## [EXERCISE BRIEF]
Lines that include "none" make up the answer; copy all of them from the data below.

══════════════════════════════

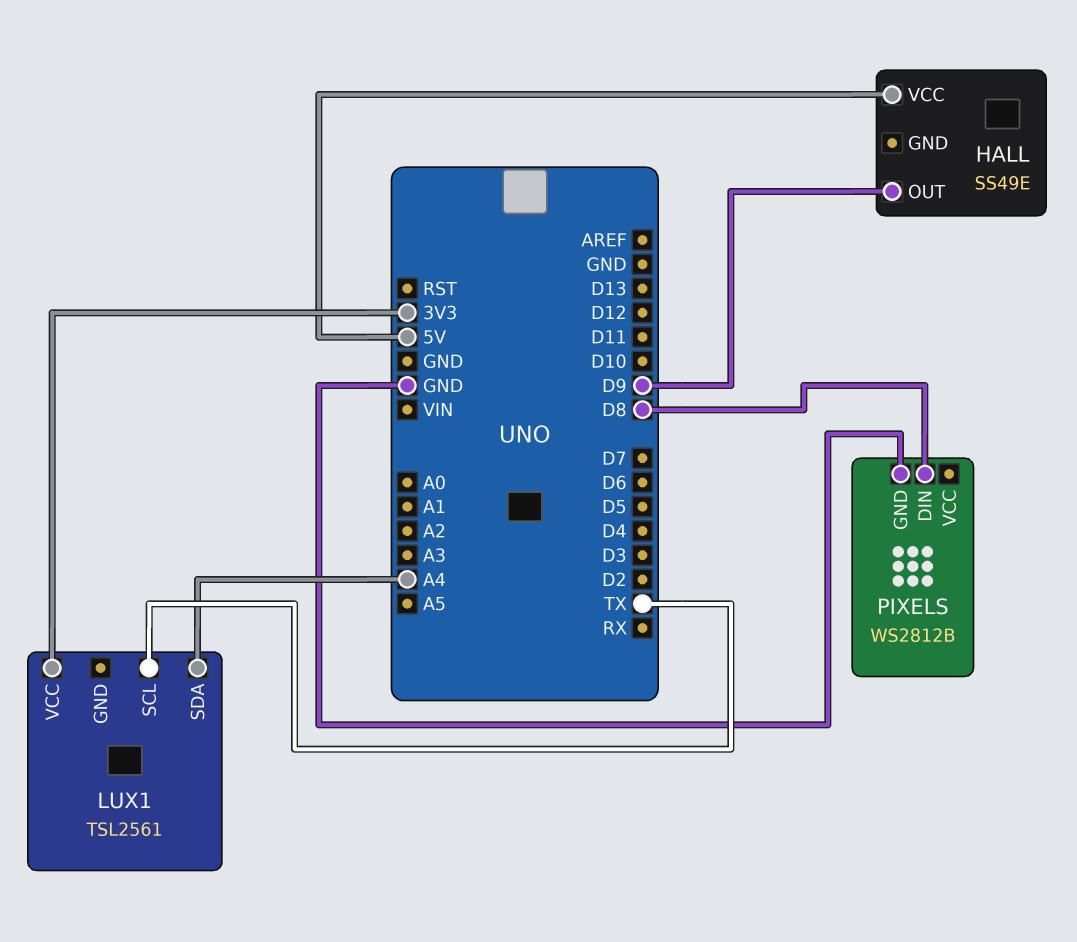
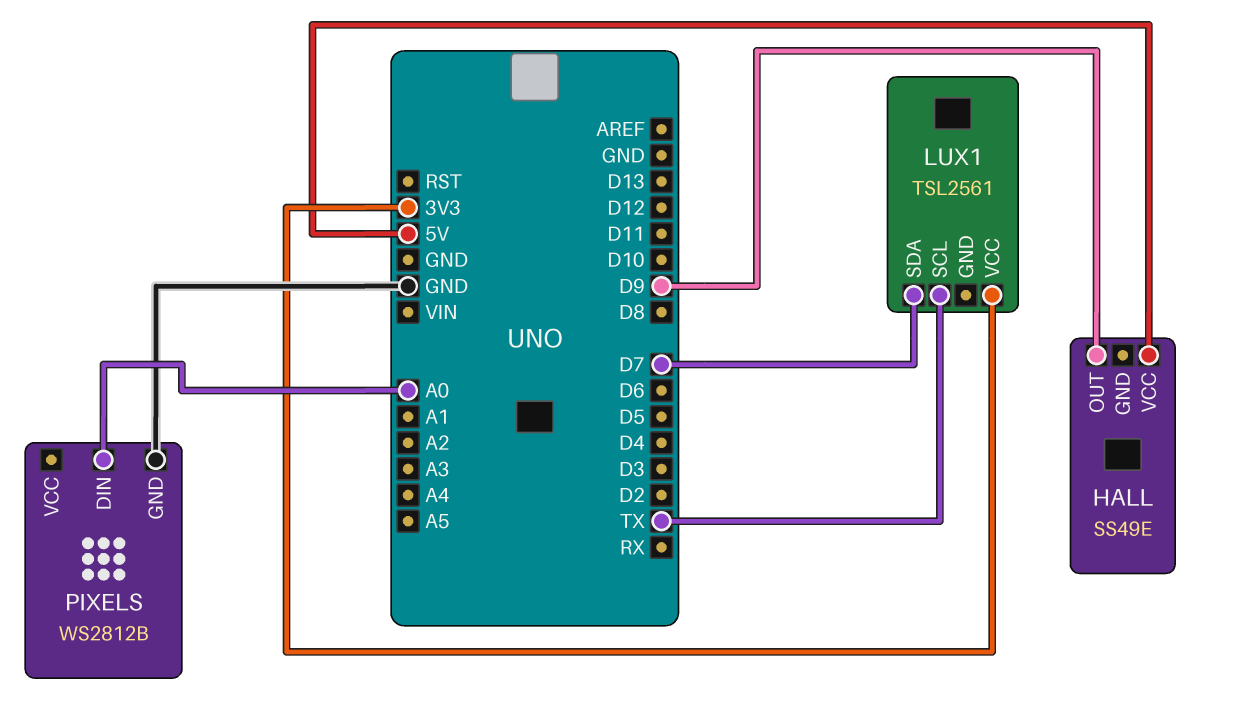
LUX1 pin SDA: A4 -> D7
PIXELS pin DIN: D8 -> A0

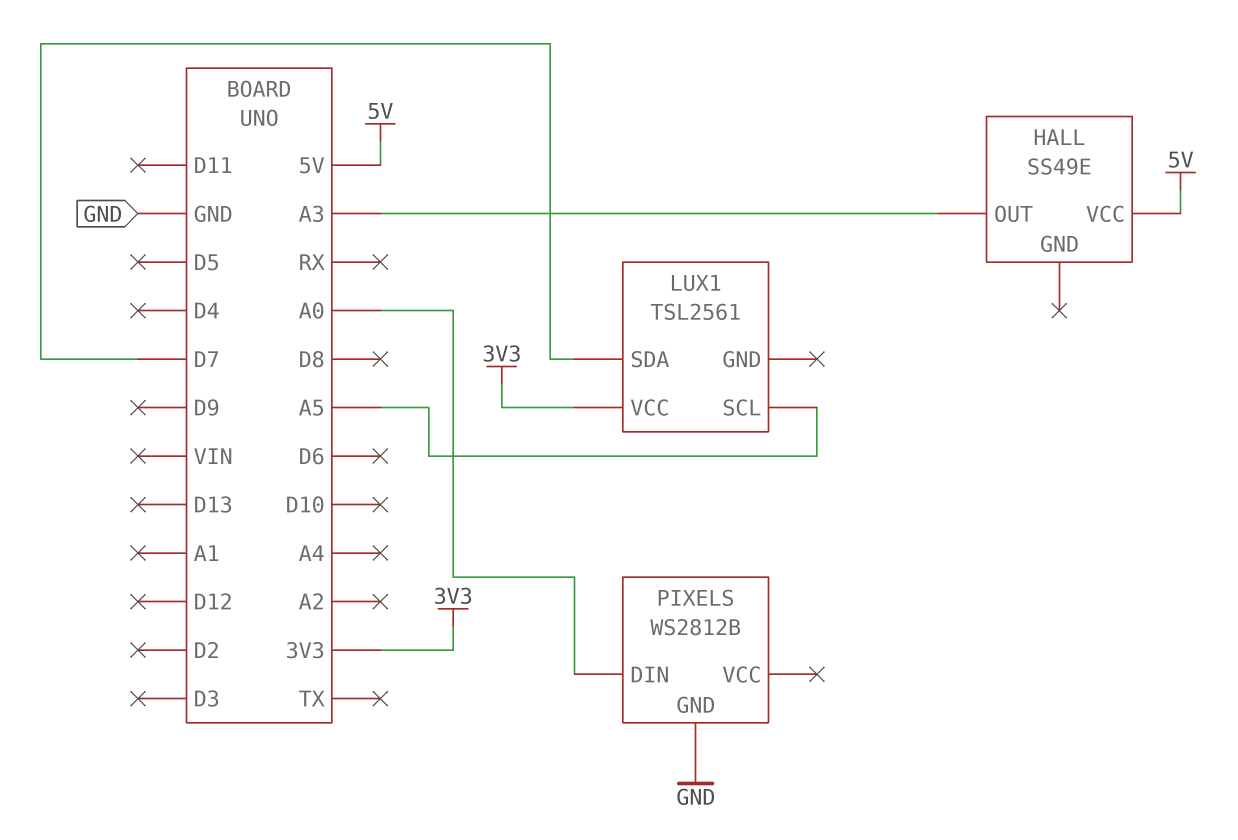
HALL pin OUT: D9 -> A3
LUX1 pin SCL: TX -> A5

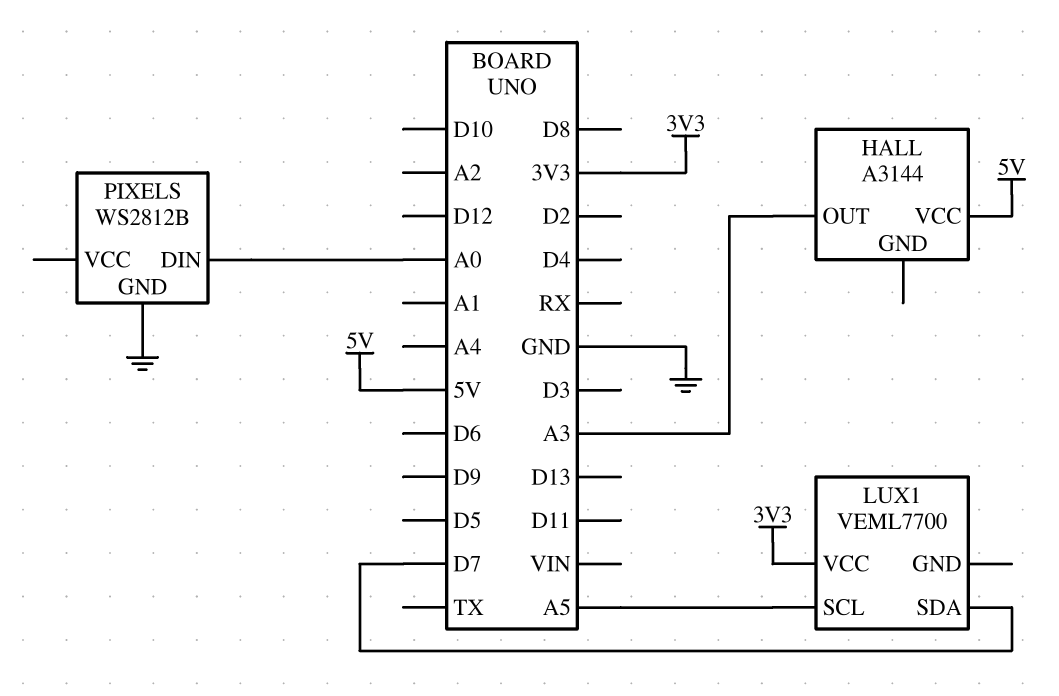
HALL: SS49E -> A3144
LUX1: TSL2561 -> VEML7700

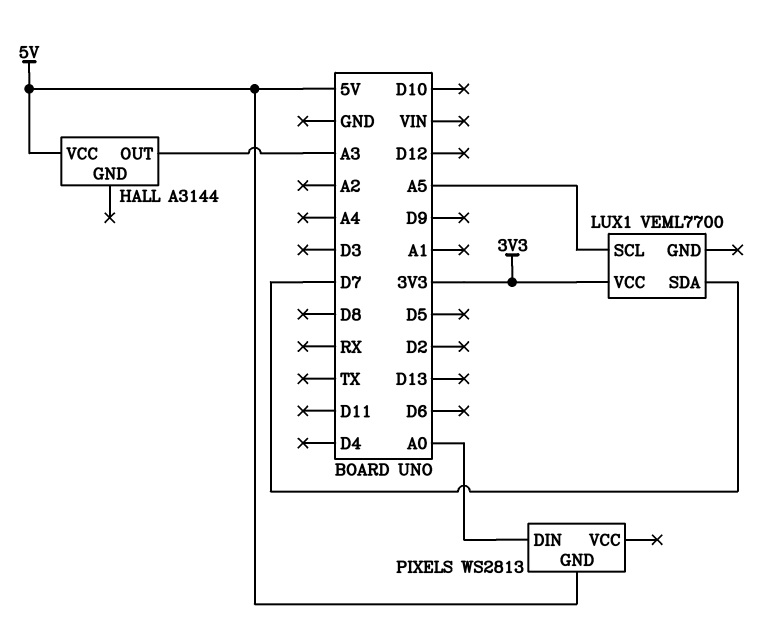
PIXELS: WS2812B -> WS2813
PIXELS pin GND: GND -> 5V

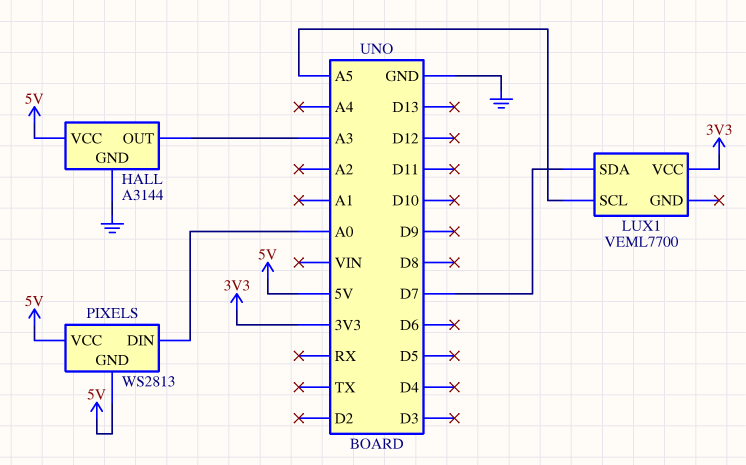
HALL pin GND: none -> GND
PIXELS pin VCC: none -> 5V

══════════════════════════════

## [TASK ANSWER]
HALL pin GND: none -> GND
PIXELS pin VCC: none -> 5V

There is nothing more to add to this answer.